Filter the records, keeping every line that has the string "degrees".

┌─ Provided material

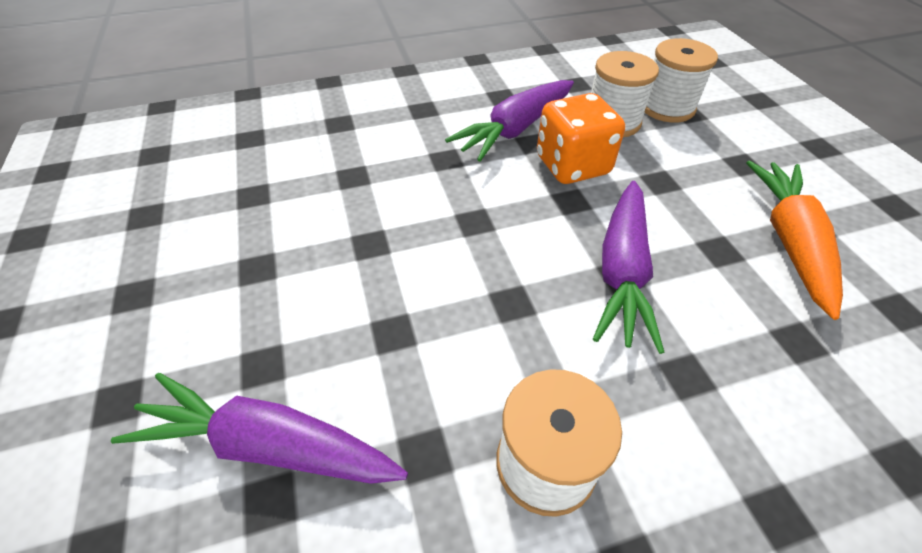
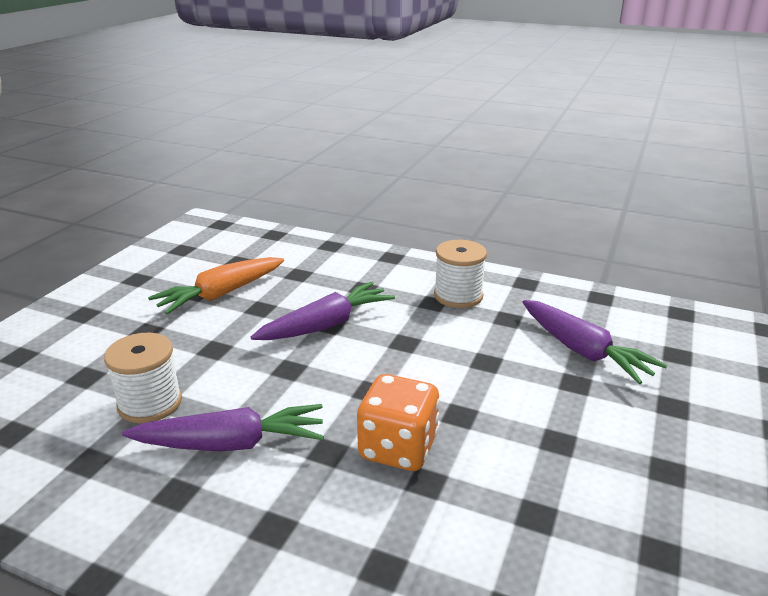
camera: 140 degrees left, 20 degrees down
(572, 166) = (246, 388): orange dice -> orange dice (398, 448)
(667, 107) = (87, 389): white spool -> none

└─
┌─ Provided material

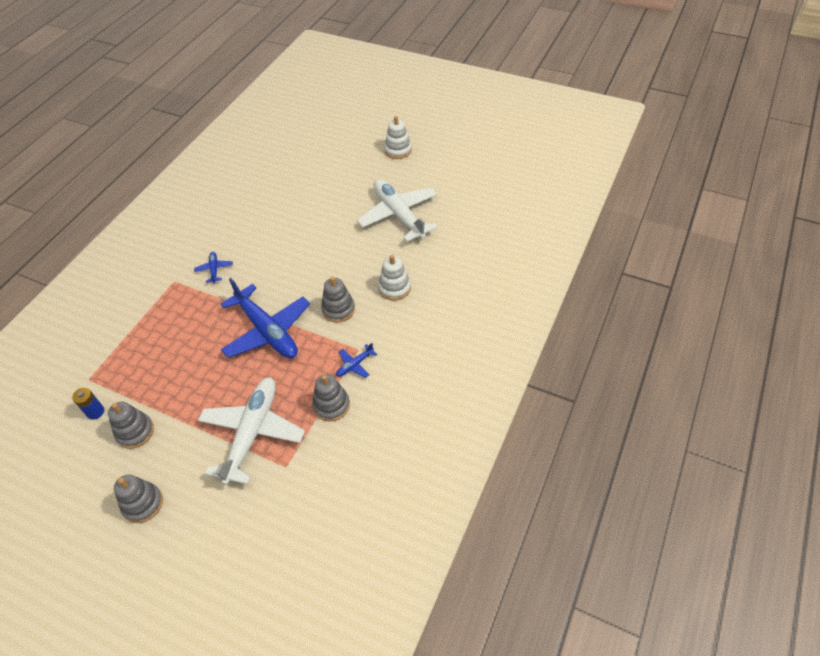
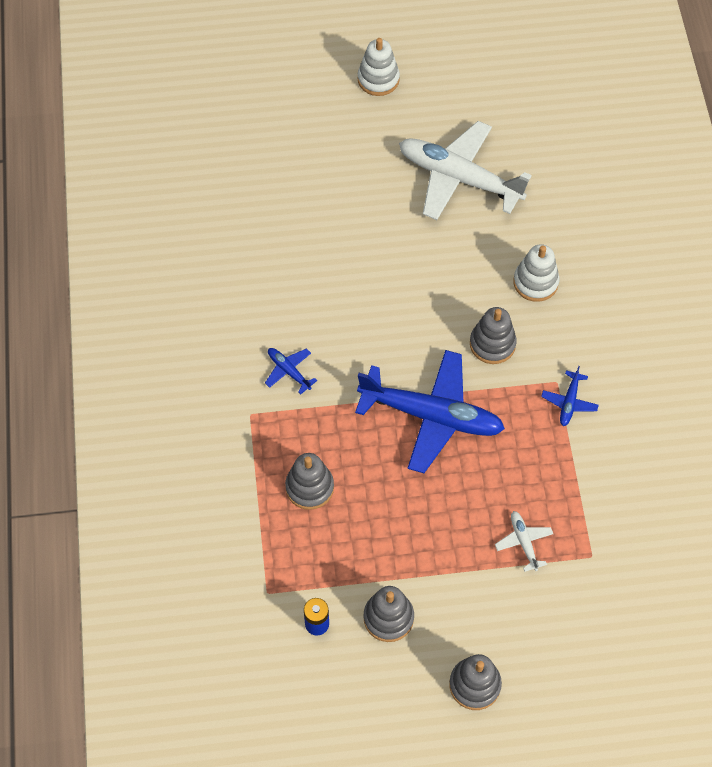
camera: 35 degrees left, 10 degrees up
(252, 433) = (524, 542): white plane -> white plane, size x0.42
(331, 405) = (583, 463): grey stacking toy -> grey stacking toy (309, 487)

└─

### Solution to the problem
camera: 140 degrees left, 20 degrees down
camera: 35 degrees left, 10 degrees up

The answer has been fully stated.